» WHAT TO WORK ON: Word for word, copy out the records given below.

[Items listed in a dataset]

○ ○ ○ ○ ○ ○ ○

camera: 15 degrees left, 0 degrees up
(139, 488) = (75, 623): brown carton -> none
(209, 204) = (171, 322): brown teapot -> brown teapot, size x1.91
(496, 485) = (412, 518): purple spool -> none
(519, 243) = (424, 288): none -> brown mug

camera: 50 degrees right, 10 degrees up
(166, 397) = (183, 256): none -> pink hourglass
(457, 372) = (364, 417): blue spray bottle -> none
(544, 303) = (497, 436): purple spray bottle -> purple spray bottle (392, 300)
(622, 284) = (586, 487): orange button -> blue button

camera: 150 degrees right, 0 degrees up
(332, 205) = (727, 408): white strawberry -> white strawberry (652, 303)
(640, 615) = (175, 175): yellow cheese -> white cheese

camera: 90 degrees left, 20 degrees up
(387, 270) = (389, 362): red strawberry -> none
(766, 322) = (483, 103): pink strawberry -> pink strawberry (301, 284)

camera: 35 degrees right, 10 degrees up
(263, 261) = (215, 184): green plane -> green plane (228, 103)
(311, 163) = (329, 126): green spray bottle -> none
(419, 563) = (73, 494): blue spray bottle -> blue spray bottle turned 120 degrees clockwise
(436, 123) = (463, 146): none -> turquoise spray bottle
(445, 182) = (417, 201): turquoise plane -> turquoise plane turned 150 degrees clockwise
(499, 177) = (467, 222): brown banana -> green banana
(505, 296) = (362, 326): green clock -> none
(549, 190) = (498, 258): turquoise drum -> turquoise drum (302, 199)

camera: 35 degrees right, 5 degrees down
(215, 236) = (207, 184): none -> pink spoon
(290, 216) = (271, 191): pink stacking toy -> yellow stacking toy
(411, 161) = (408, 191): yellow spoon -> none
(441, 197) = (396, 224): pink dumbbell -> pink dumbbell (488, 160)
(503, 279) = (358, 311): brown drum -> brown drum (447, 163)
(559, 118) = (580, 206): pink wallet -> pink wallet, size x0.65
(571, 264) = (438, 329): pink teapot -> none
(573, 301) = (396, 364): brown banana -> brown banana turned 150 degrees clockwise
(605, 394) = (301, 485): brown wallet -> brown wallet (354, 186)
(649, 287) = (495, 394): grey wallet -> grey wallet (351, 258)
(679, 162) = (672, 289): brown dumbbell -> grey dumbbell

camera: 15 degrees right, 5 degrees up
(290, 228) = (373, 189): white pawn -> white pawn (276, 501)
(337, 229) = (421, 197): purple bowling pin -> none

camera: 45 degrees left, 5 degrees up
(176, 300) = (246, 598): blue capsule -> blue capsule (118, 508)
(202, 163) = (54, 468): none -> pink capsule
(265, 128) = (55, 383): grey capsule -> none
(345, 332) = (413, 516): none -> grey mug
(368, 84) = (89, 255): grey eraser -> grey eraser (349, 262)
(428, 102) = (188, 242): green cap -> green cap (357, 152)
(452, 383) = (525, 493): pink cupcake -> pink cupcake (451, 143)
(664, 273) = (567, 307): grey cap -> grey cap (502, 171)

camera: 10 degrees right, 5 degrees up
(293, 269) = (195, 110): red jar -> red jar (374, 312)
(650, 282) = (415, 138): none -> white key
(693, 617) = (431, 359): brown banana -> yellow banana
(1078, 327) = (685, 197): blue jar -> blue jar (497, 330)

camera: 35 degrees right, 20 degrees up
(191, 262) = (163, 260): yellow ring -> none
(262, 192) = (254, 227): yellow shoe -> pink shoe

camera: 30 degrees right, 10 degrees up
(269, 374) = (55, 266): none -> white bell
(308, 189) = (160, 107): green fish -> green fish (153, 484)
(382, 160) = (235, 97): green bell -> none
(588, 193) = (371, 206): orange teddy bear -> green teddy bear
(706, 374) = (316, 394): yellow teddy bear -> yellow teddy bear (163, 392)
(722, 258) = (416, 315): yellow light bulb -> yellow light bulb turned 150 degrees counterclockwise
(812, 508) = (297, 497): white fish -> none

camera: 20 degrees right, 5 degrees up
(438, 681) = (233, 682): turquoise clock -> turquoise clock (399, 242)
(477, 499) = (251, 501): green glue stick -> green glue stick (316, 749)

○ ○ ○ ○ ○ ○ ○

» SOLUTION:
camera: 15 degrees left, 0 degrees up
(139, 488) = (75, 623): brown carton -> none
(209, 204) = (171, 322): brown teapot -> brown teapot, size x1.91
(496, 485) = (412, 518): purple spool -> none
(519, 243) = (424, 288): none -> brown mug

camera: 50 degrees right, 10 degrees up
(166, 397) = (183, 256): none -> pink hourglass
(457, 372) = (364, 417): blue spray bottle -> none
(544, 303) = (497, 436): purple spray bottle -> purple spray bottle (392, 300)
(622, 284) = (586, 487): orange button -> blue button

camera: 150 degrees right, 0 degrees up
(332, 205) = (727, 408): white strawberry -> white strawberry (652, 303)
(640, 615) = (175, 175): yellow cheese -> white cheese

camera: 90 degrees left, 20 degrees up
(387, 270) = (389, 362): red strawberry -> none
(766, 322) = (483, 103): pink strawberry -> pink strawberry (301, 284)

camera: 35 degrees right, 10 degrees up
(263, 261) = (215, 184): green plane -> green plane (228, 103)
(311, 163) = (329, 126): green spray bottle -> none
(419, 563) = (73, 494): blue spray bottle -> blue spray bottle turned 120 degrees clockwise
(436, 123) = (463, 146): none -> turquoise spray bottle
(445, 182) = (417, 201): turquoise plane -> turquoise plane turned 150 degrees clockwise
(499, 177) = (467, 222): brown banana -> green banana
(505, 296) = (362, 326): green clock -> none
(549, 190) = (498, 258): turquoise drum -> turquoise drum (302, 199)

camera: 35 degrees right, 5 degrees down
(215, 236) = (207, 184): none -> pink spoon
(290, 216) = (271, 191): pink stacking toy -> yellow stacking toy
(411, 161) = (408, 191): yellow spoon -> none
(441, 197) = (396, 224): pink dumbbell -> pink dumbbell (488, 160)
(503, 279) = (358, 311): brown drum -> brown drum (447, 163)
(559, 118) = (580, 206): pink wallet -> pink wallet, size x0.65
(571, 264) = (438, 329): pink teapot -> none
(573, 301) = (396, 364): brown banana -> brown banana turned 150 degrees clockwise
(605, 394) = (301, 485): brown wallet -> brown wallet (354, 186)
(649, 287) = (495, 394): grey wallet -> grey wallet (351, 258)
(679, 162) = (672, 289): brown dumbbell -> grey dumbbell

camera: 15 degrees right, 5 degrees up
(290, 228) = (373, 189): white pawn -> white pawn (276, 501)
(337, 229) = (421, 197): purple bowling pin -> none

camera: 45 degrees left, 5 degrees up
(176, 300) = (246, 598): blue capsule -> blue capsule (118, 508)
(202, 163) = (54, 468): none -> pink capsule
(265, 128) = (55, 383): grey capsule -> none
(345, 332) = (413, 516): none -> grey mug
(368, 84) = (89, 255): grey eraser -> grey eraser (349, 262)
(428, 102) = (188, 242): green cap -> green cap (357, 152)
(452, 383) = (525, 493): pink cupcake -> pink cupcake (451, 143)
(664, 273) = (567, 307): grey cap -> grey cap (502, 171)

camera: 10 degrees right, 5 degrees up
(293, 269) = (195, 110): red jar -> red jar (374, 312)
(650, 282) = (415, 138): none -> white key
(693, 617) = (431, 359): brown banana -> yellow banana
(1078, 327) = (685, 197): blue jar -> blue jar (497, 330)

camera: 35 degrees right, 20 degrees up
(191, 262) = (163, 260): yellow ring -> none
(262, 192) = (254, 227): yellow shoe -> pink shoe

camera: 30 degrees right, 10 degrees up
(269, 374) = (55, 266): none -> white bell
(308, 189) = (160, 107): green fish -> green fish (153, 484)
(382, 160) = (235, 97): green bell -> none
(588, 193) = (371, 206): orange teddy bear -> green teddy bear
(706, 374) = (316, 394): yellow teddy bear -> yellow teddy bear (163, 392)
(722, 258) = (416, 315): yellow light bulb -> yellow light bulb turned 150 degrees counterclockwise
(812, 508) = (297, 497): white fish -> none

camera: 20 degrees right, 5 degrees up
(438, 681) = (233, 682): turquoise clock -> turquoise clock (399, 242)
(477, 499) = (251, 501): green glue stick -> green glue stick (316, 749)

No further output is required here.